▶ [Problem] Look through the entries below and extract exactly the lines from the one containing "red brick A5:B6 level 1 -> none" through the one containing "purple brick K1:K3", ends included.

▶ [Source data]
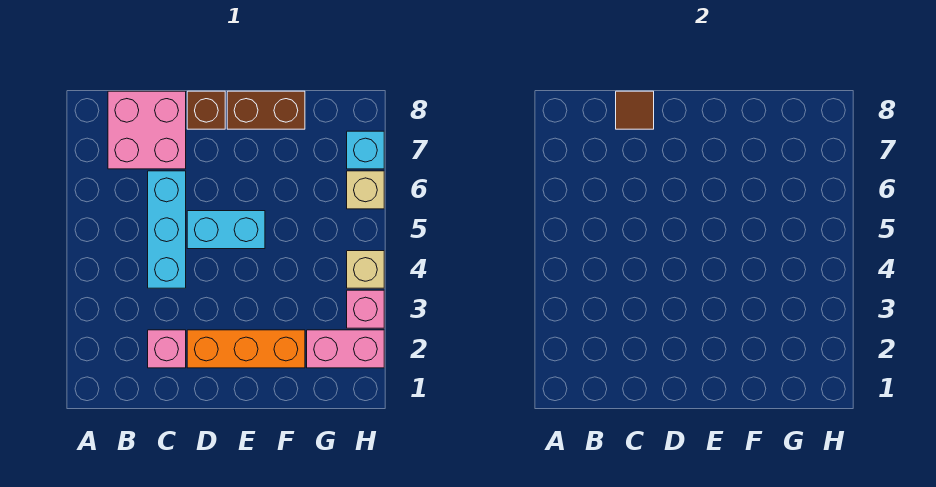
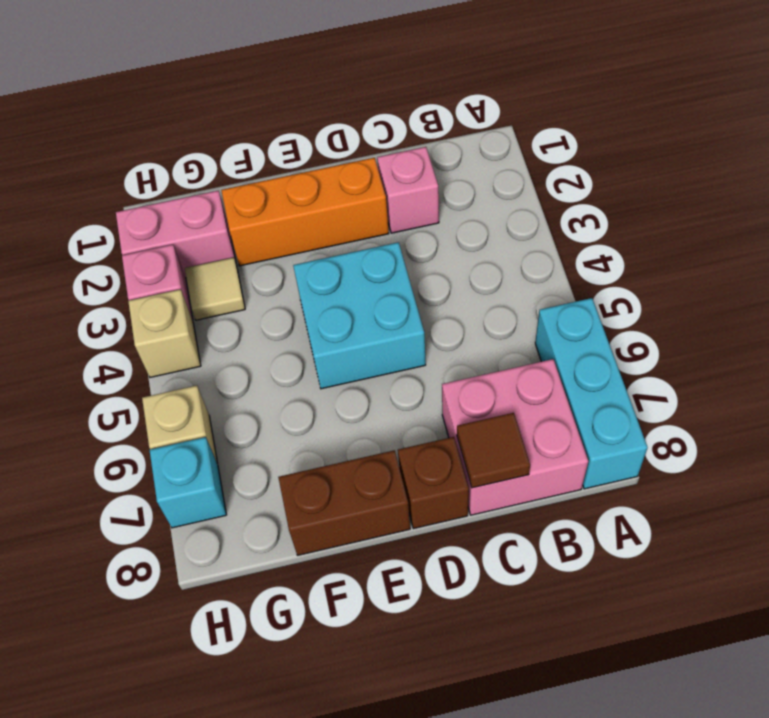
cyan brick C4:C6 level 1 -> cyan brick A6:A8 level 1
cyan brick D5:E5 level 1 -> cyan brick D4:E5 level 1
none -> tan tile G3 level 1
--
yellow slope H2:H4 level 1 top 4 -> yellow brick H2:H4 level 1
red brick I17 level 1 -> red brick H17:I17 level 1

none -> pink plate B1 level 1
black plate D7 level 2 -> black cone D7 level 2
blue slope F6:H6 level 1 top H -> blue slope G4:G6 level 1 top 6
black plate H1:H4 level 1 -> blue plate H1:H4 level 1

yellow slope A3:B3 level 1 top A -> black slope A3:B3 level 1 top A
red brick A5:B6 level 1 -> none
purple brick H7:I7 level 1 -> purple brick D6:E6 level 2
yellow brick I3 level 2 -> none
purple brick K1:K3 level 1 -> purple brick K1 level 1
...
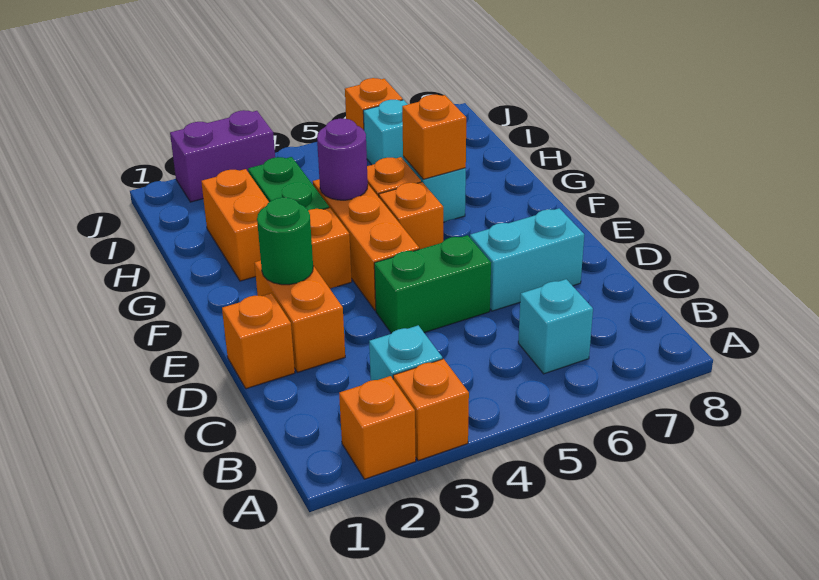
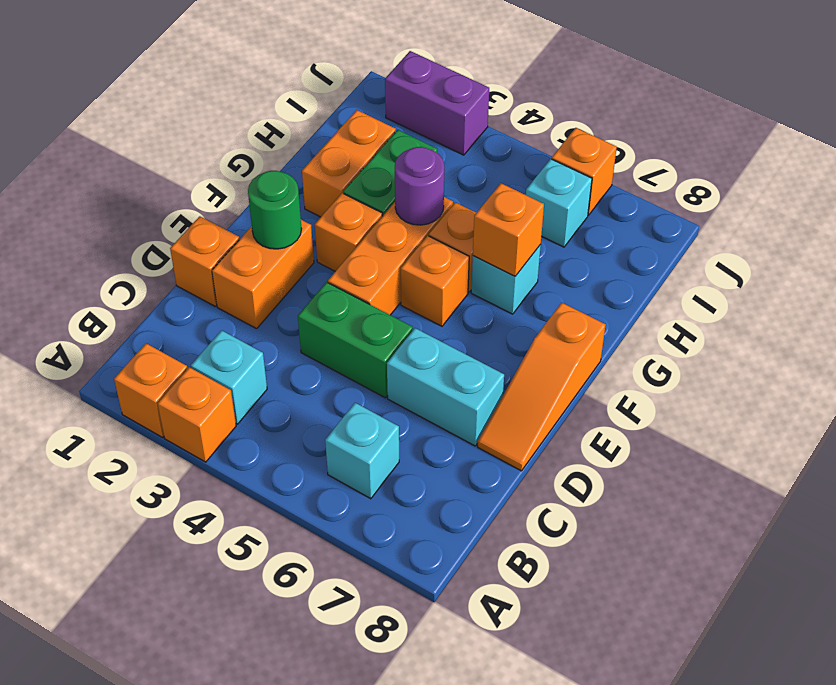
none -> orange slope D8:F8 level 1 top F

▶ [Task solution]
red brick A5:B6 level 1 -> none
purple brick H7:I7 level 1 -> purple brick D6:E6 level 2
yellow brick I3 level 2 -> none
purple brick K1:K3 level 1 -> purple brick K1 level 1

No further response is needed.